§ **Work request**:
Print every entry word for word, but omit the pictures.

§ **Data supplied**:
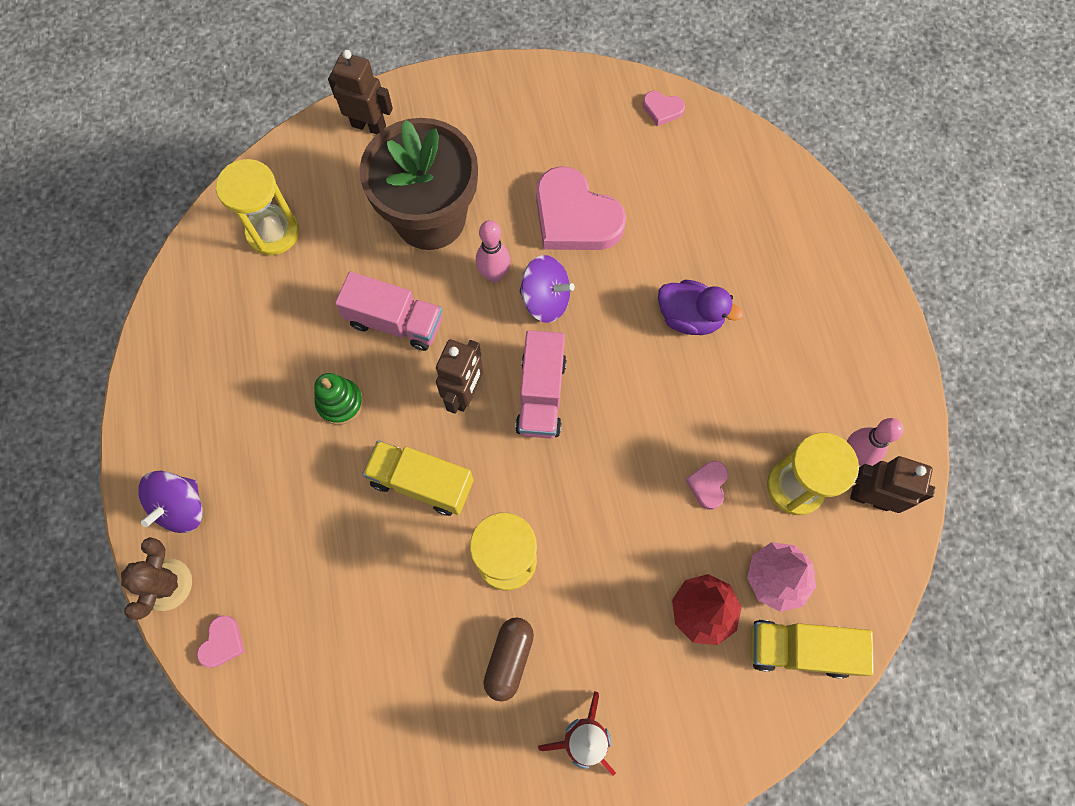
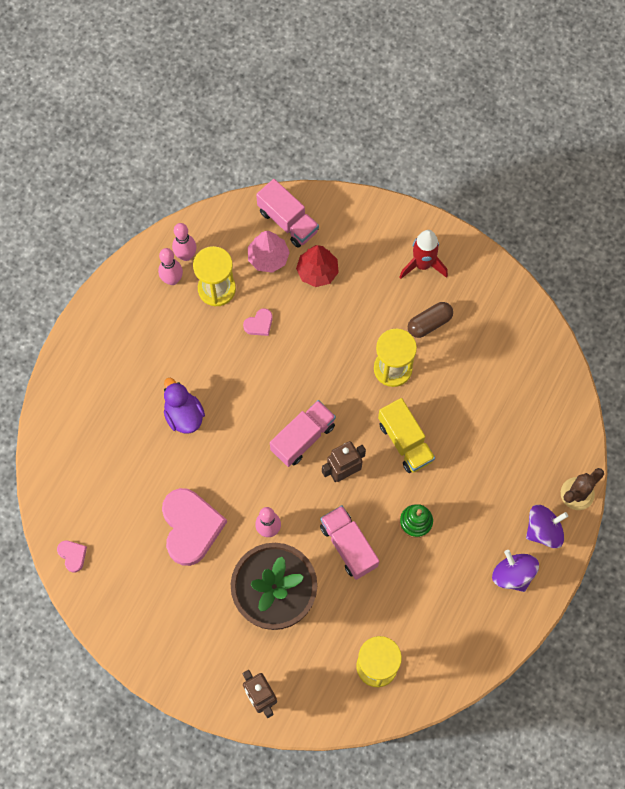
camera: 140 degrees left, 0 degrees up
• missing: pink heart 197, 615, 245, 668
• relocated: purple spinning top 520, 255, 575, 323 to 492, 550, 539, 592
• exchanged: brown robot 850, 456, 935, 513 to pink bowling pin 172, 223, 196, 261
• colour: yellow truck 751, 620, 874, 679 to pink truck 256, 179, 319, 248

§ **Answer for this exercise**:
camera: 140 degrees left, 0 degrees up
• missing: pink heart 197, 615, 245, 668
• relocated: purple spinning top 520, 255, 575, 323 to 492, 550, 539, 592
• exchanged: brown robot 850, 456, 935, 513 to pink bowling pin 172, 223, 196, 261
• colour: yellow truck 751, 620, 874, 679 to pink truck 256, 179, 319, 248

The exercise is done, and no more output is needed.